• **DIRECTIONS FOR THIS TASK**
Everything in the listing should be copied exactly, save for the pictures.

• **SUPPLIED INFORMATION**
══════

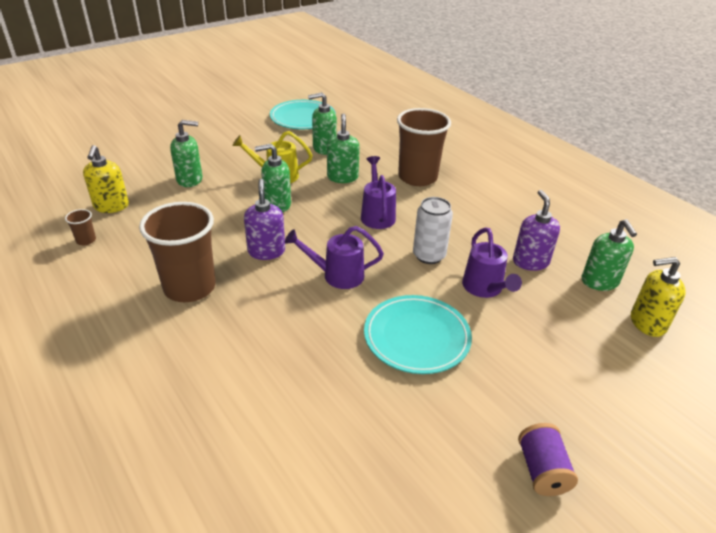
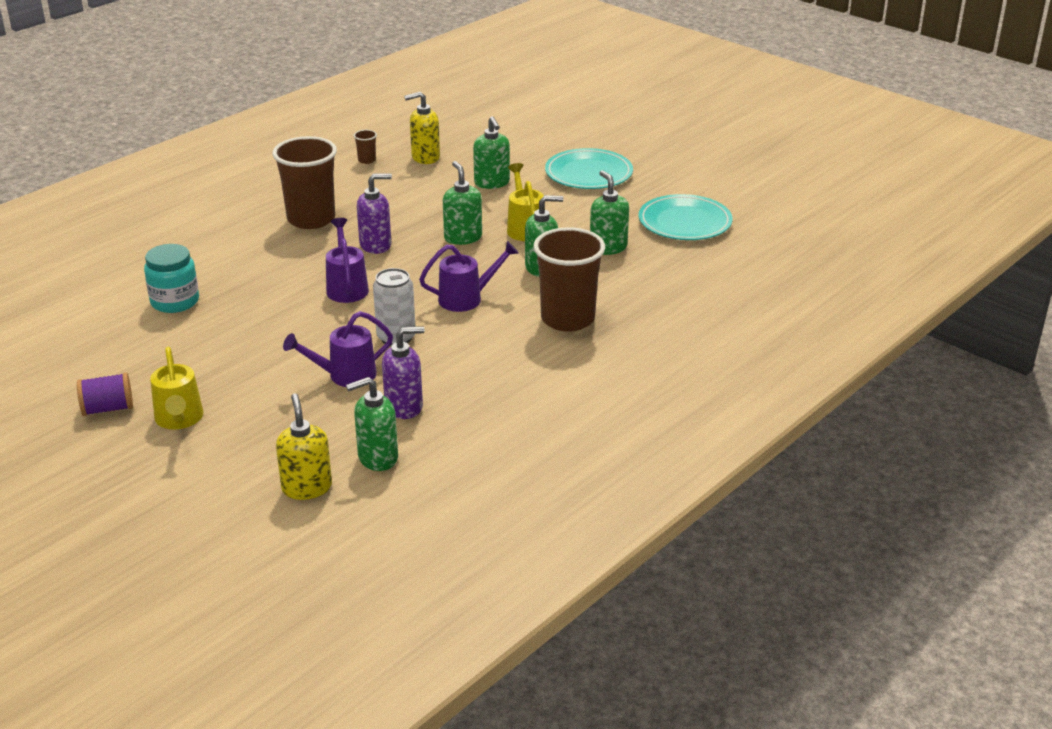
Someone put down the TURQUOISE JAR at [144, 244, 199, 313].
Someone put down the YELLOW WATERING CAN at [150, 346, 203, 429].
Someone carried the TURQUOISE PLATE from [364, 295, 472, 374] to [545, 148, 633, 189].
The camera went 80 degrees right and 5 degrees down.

══════

• **PROBLEM SOLUTION**
Someone put down the TURQUOISE JAR at [144, 244, 199, 313].
Someone put down the YELLOW WATERING CAN at [150, 346, 203, 429].
Someone carried the TURQUOISE PLATE from [364, 295, 472, 374] to [545, 148, 633, 189].
The camera went 80 degrees right and 5 degrees down.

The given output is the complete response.